▶ WHAT IS EXPECTED
Note the line containing "R10: 22 (GND, N_9) -> 22 (N_9, N_12)"; from it through the last line below, give only those lines again, exactly, both ends included, skipping pictures.

*** EXERCISE DATA Section Begins ***

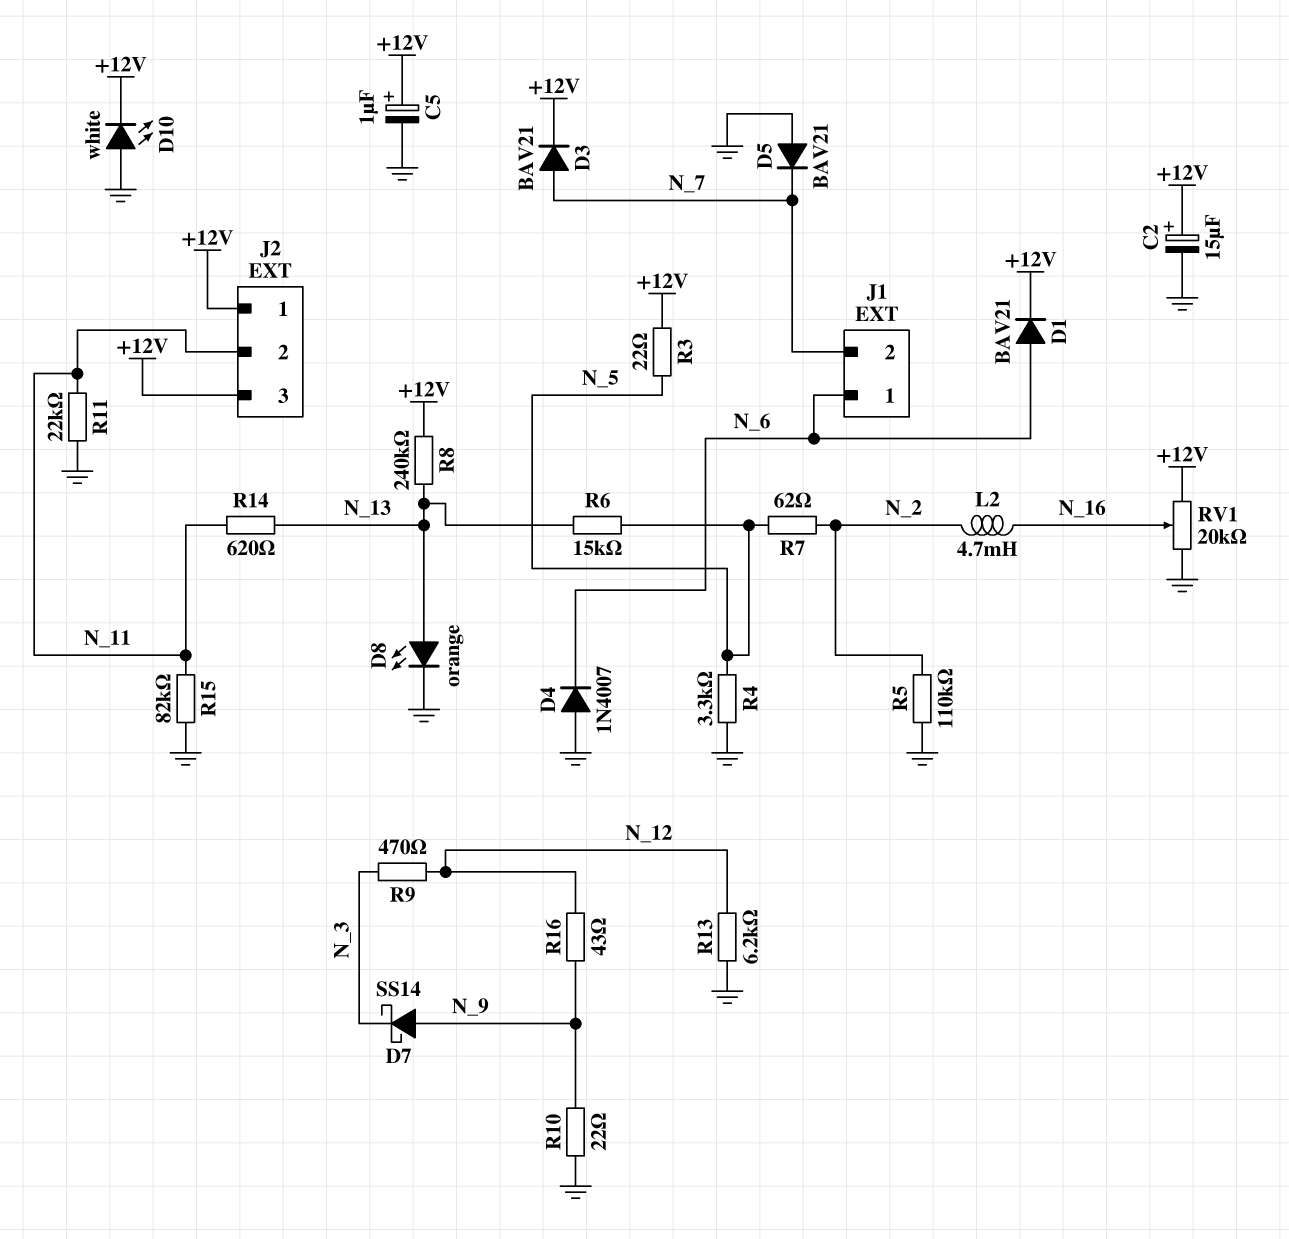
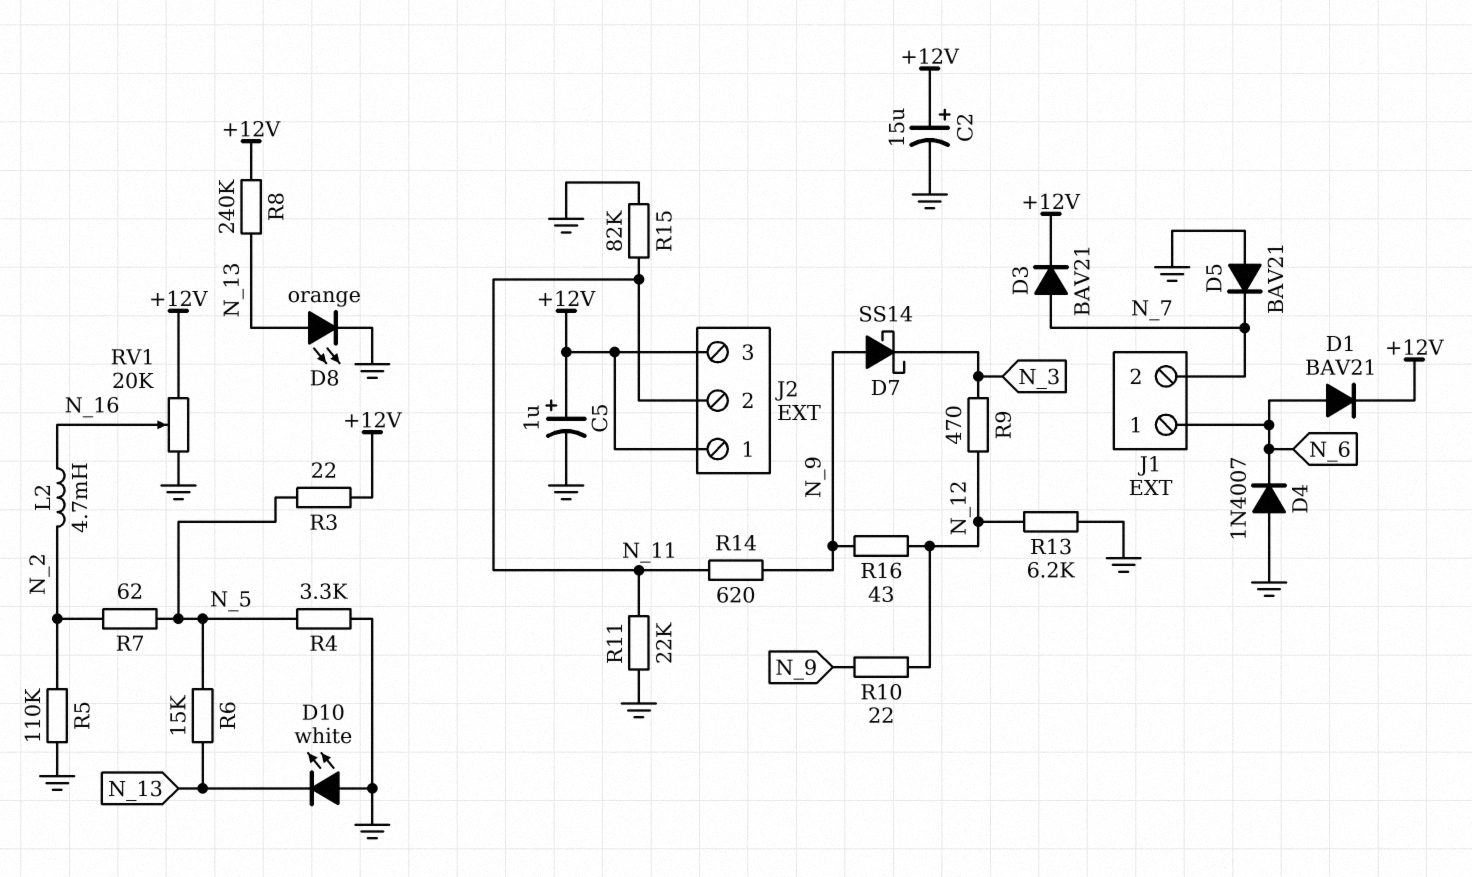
D10: LED white (A GND, K +12V) -> LED white (A GND, K N_13)
R10: 22 (GND, N_9) -> 22 (N_9, N_12)
R14: 620 (N_11, N_13) -> 620 (N_9, N_11)

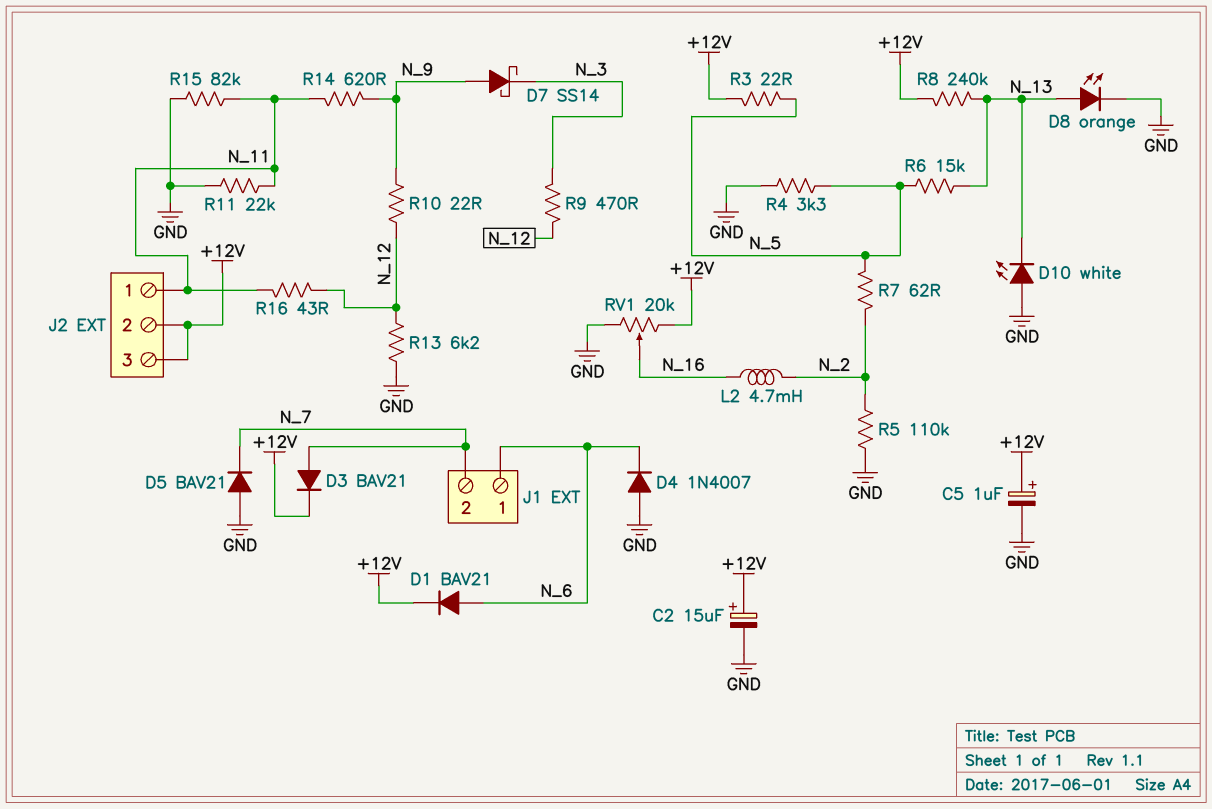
J2 pin 1: +12V -> N_11
J2 pin 2: N_11 -> +12V
R16: 43 (N_9, N_12) -> 43 (N_11, N_12)

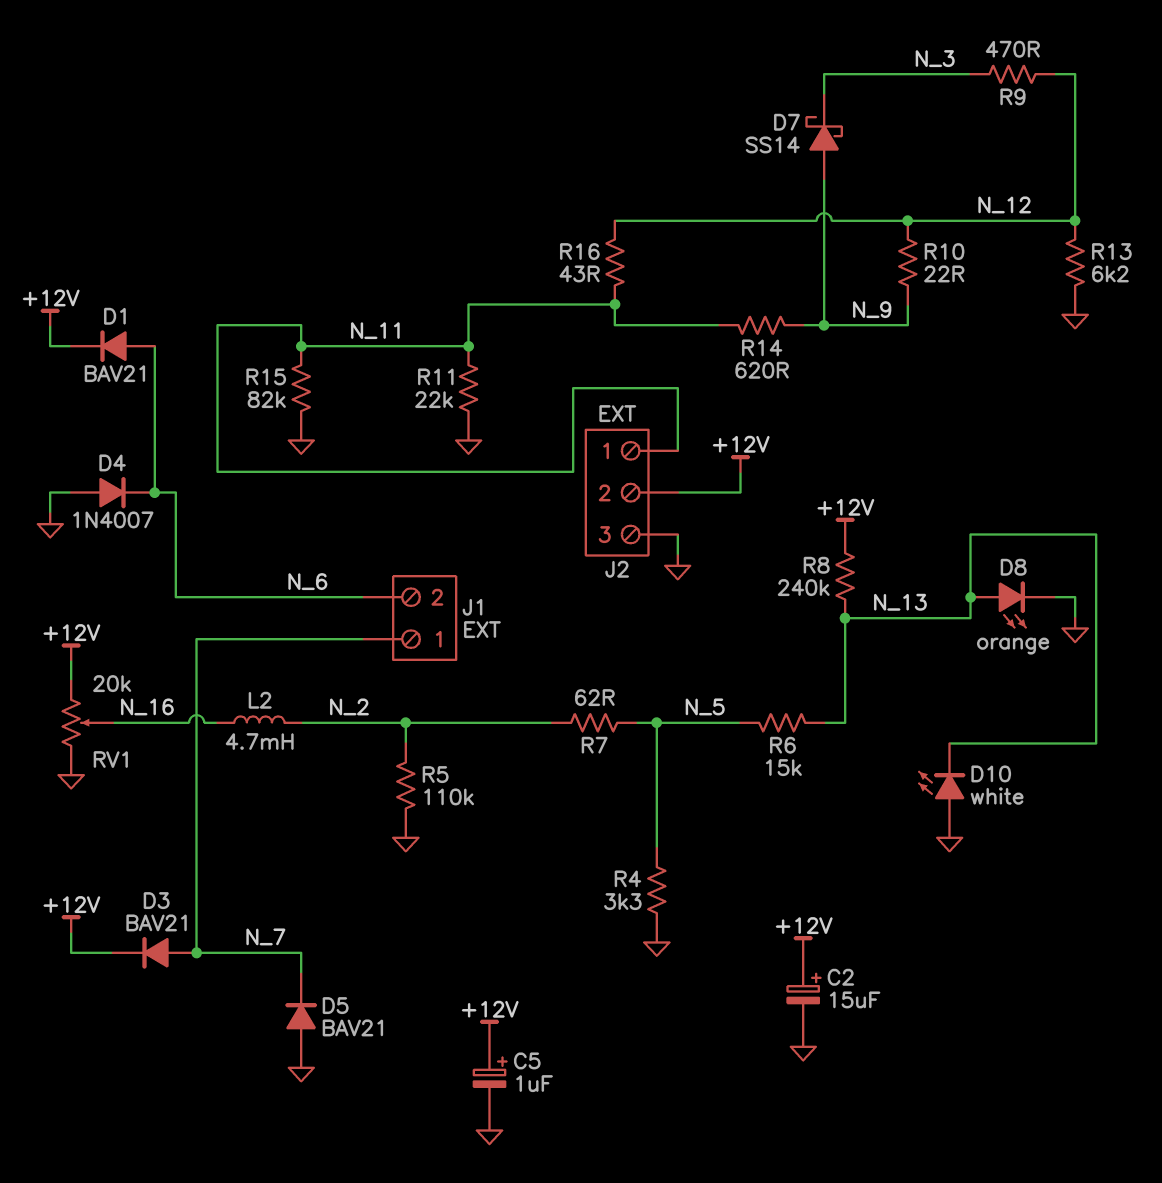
J1 pin 1: N_6 -> N_7
J1 pin 2: N_7 -> N_6
J2 pin 3: +12V -> GND
R3: 22 (+12V, N_5) -> none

*** EXERCISE DATA Section Ends ***

▶ REPLY TO THE TASK
R10: 22 (GND, N_9) -> 22 (N_9, N_12)
R14: 620 (N_11, N_13) -> 620 (N_9, N_11)

J2 pin 1: +12V -> N_11
J2 pin 2: N_11 -> +12V
R16: 43 (N_9, N_12) -> 43 (N_11, N_12)

J1 pin 1: N_6 -> N_7
J1 pin 2: N_7 -> N_6
J2 pin 3: +12V -> GND
R3: 22 (+12V, N_5) -> none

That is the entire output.